__INFORMATION PROVIDED__
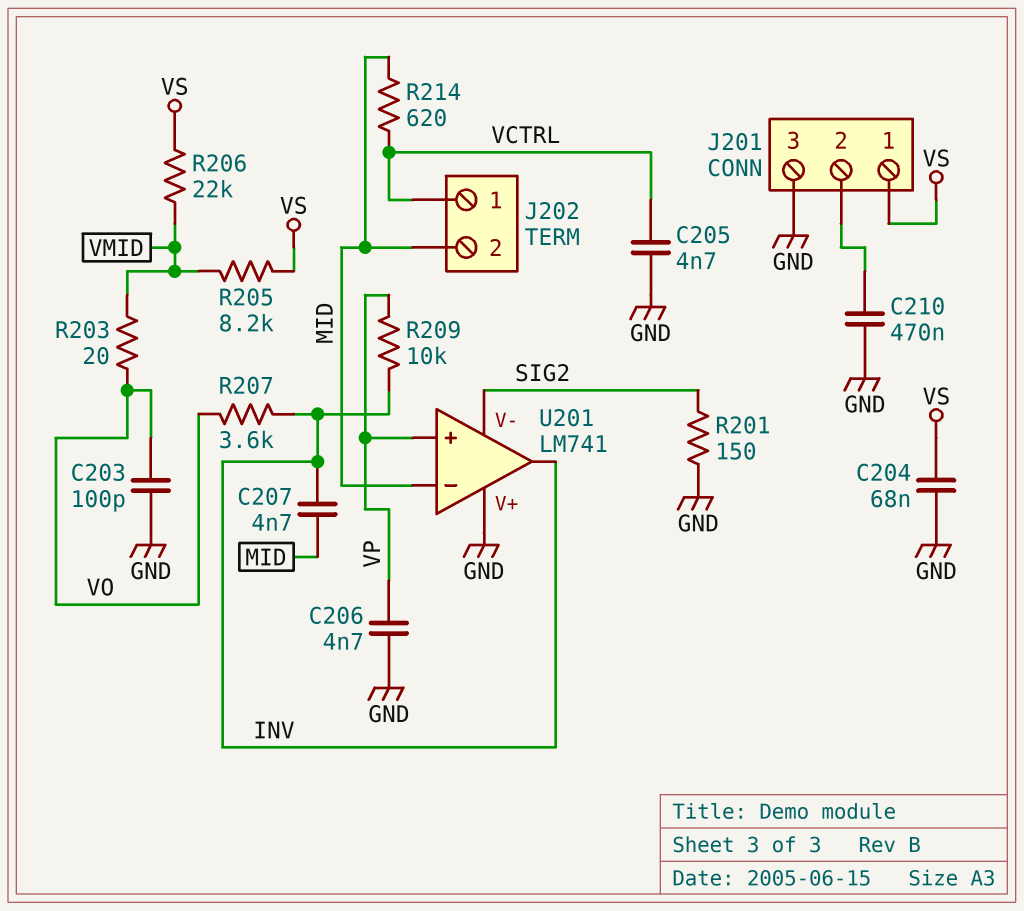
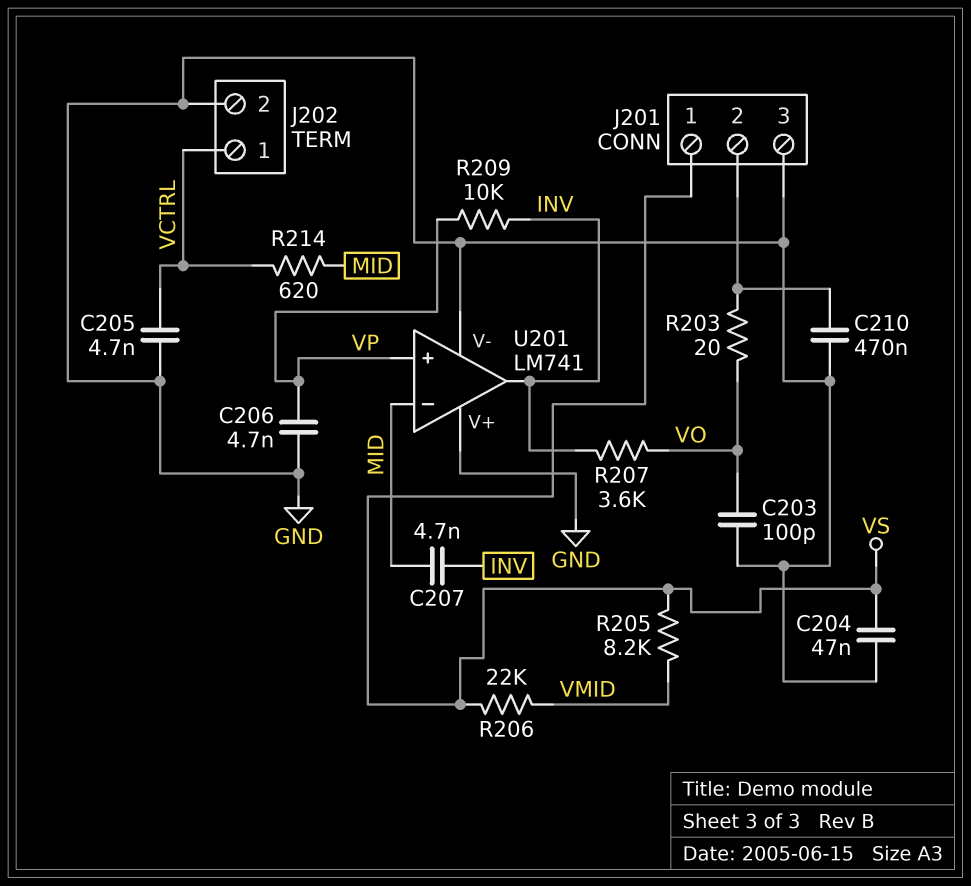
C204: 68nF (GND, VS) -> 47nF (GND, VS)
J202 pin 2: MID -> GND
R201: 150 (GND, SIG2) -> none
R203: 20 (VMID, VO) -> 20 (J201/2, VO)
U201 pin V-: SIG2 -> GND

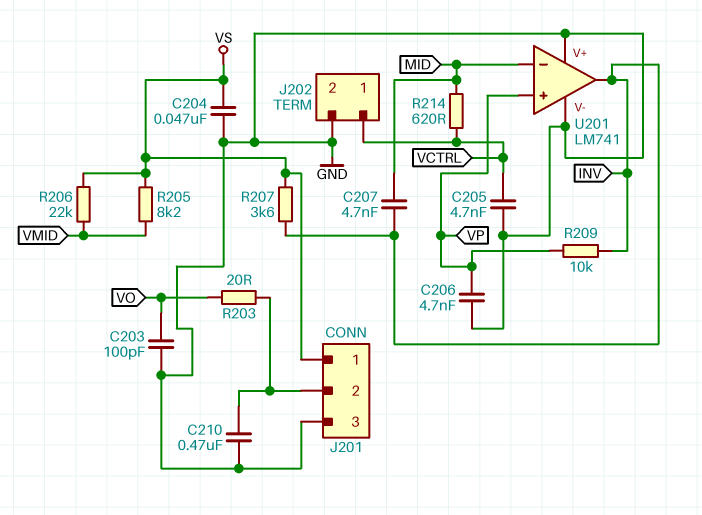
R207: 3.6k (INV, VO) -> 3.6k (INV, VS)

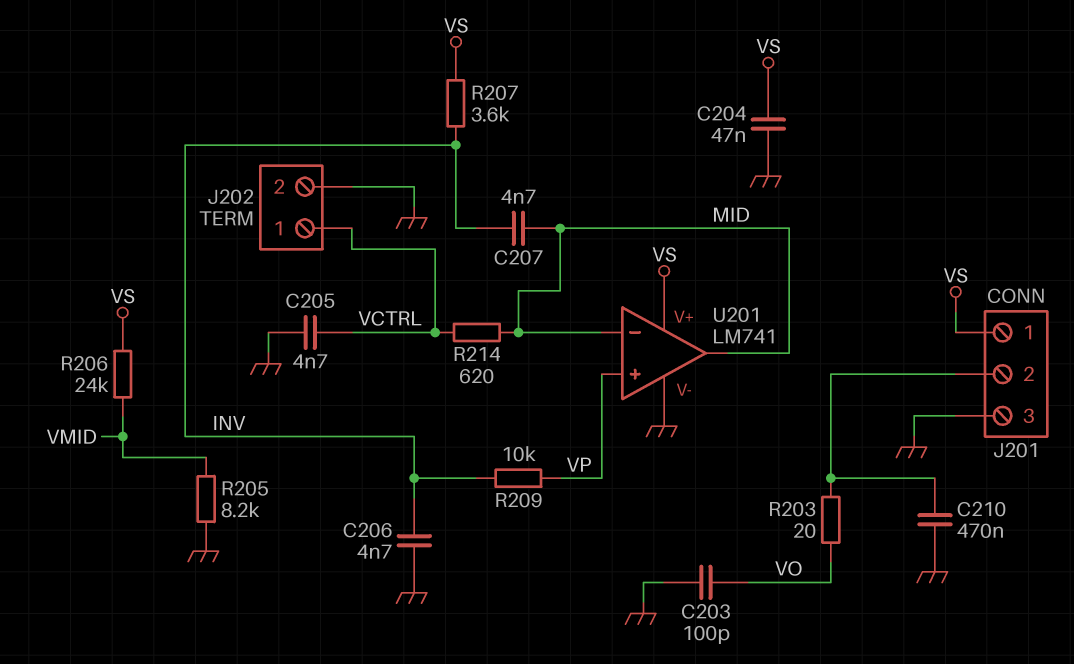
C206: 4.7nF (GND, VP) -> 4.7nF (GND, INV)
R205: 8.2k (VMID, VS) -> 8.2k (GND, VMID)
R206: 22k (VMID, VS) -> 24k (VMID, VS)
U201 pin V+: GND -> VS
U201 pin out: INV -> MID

__PROBLEM__
Could you work out how many lines in the records include "VMID"? Answer with the number only.

__YOUR RESPONSE__
3